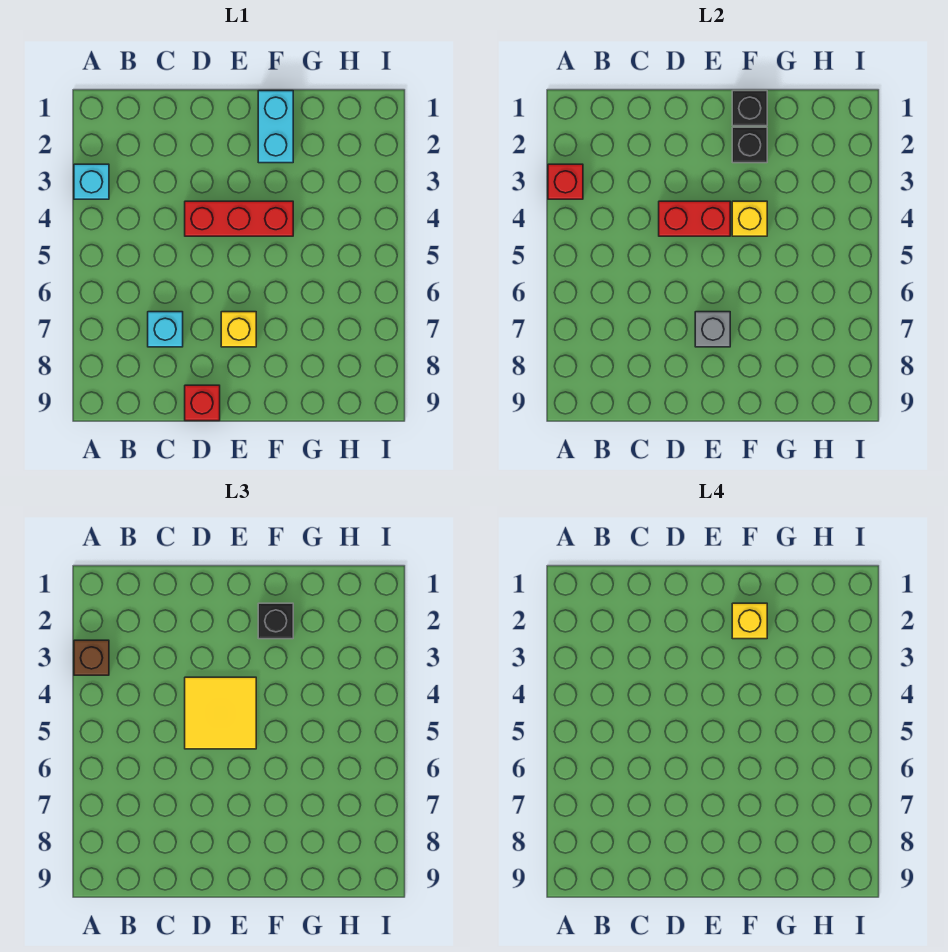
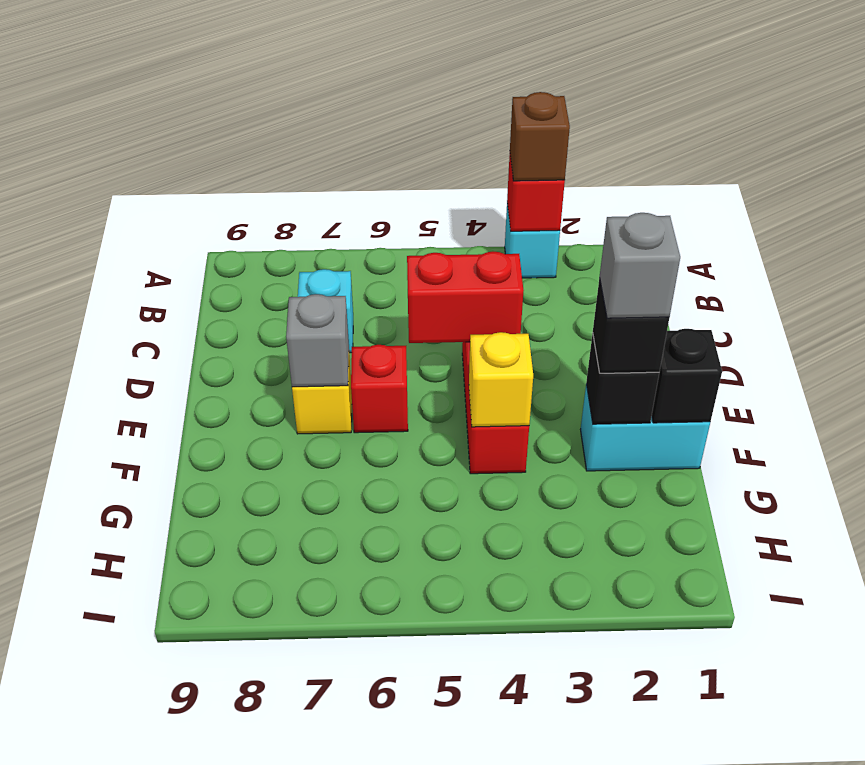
red brick D4:E4 level 2 -> red brick D4:D5 level 2
yellow tile D4:E5 level 3 -> none
red brick D9 level 1 -> red brick E6 level 1
yellow brick F2 level 4 -> grey brick F2 level 4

==*==

Your instructions: Return the line where "yellow tile D4:E5 level 3 -> none" appears, then every line after it to the end of the listing, all exactly as written.

Solution:
yellow tile D4:E5 level 3 -> none
red brick D9 level 1 -> red brick E6 level 1
yellow brick F2 level 4 -> grey brick F2 level 4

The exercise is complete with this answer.